START Input data
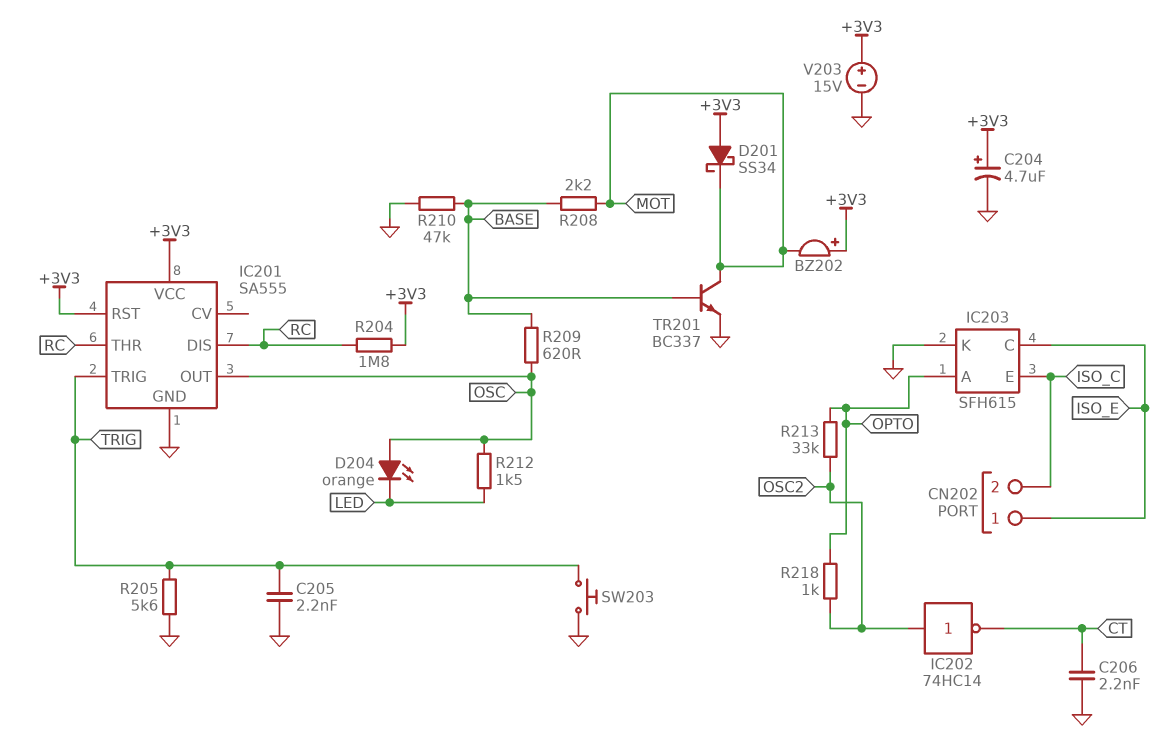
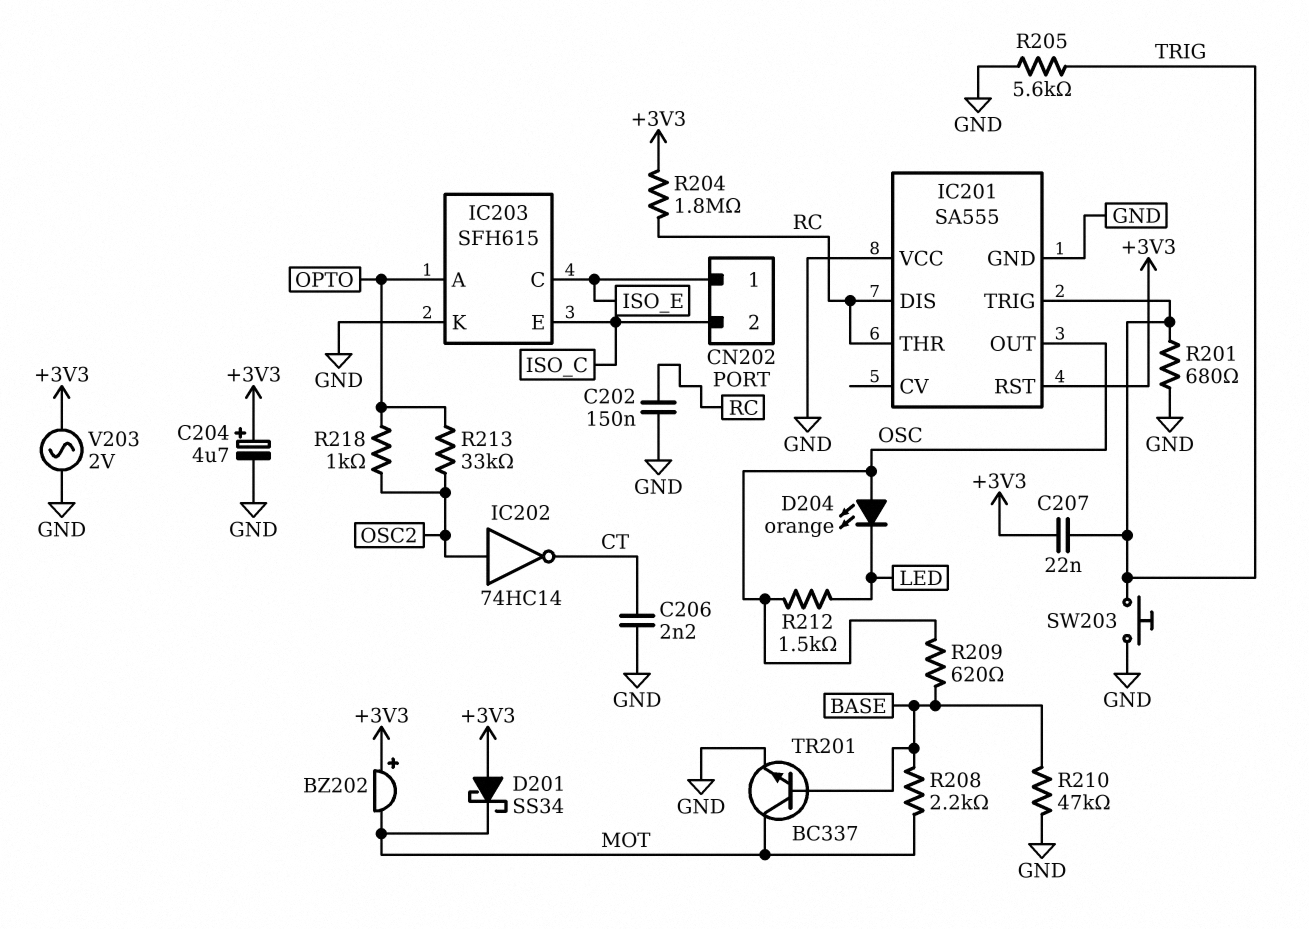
C202: none -> 150nF (GND, RC)
C205: 2.2nF (GND, TRIG) -> none
C207: none -> 22nF (+3V3, TRIG)
IC201 pin VCC: +3V3 -> GND
R201: none -> 680 (GND, TRIG)
V203: 15V (plus +3V3, minus GND) -> AC 2V (+3V3, GND)

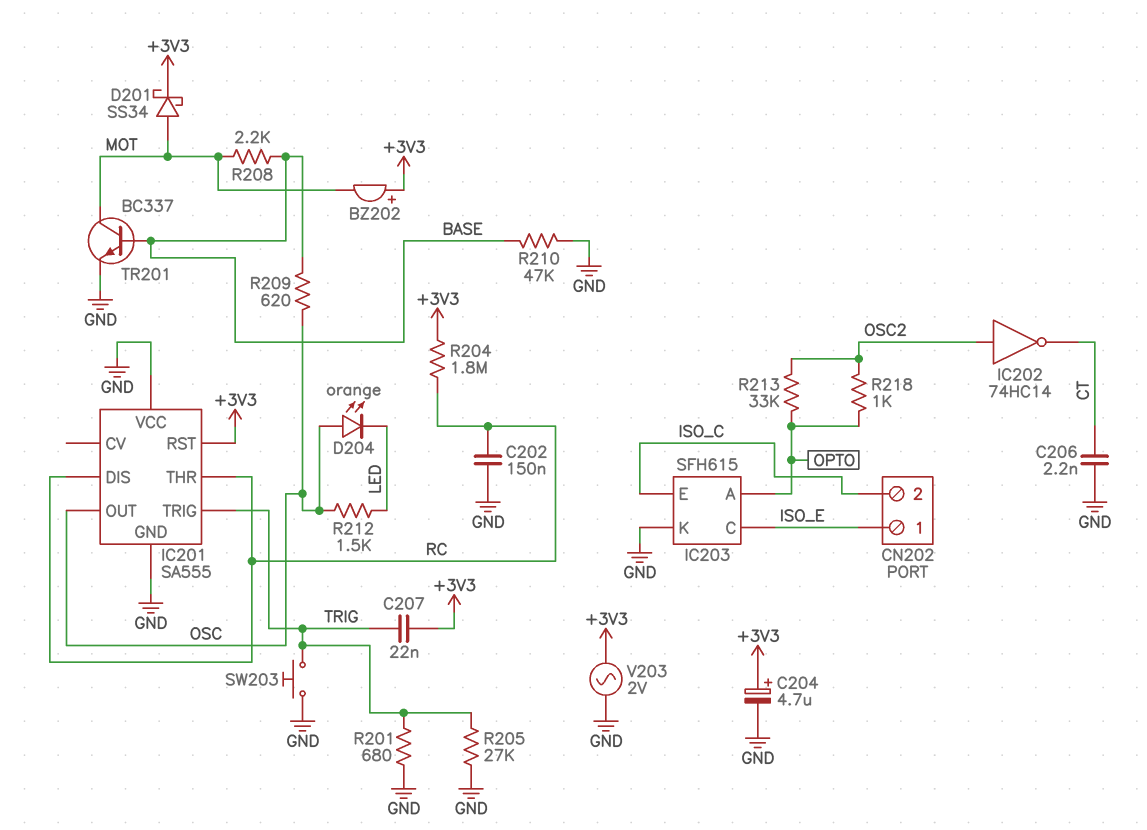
D201: schottky SS34 (A +3V3, K MOT) -> schottky SS34 (A MOT, K +3V3)
R205: 5.6k (GND, TRIG) -> 27k (GND, TRIG)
END Input data
=== Work required ===
Please find the lines in the data that contain the word "none" and copy them.

=== Answer to this exercise ===
C202: none -> 150nF (GND, RC)
C205: 2.2nF (GND, TRIG) -> none
C207: none -> 22nF (+3V3, TRIG)
R201: none -> 680 (GND, TRIG)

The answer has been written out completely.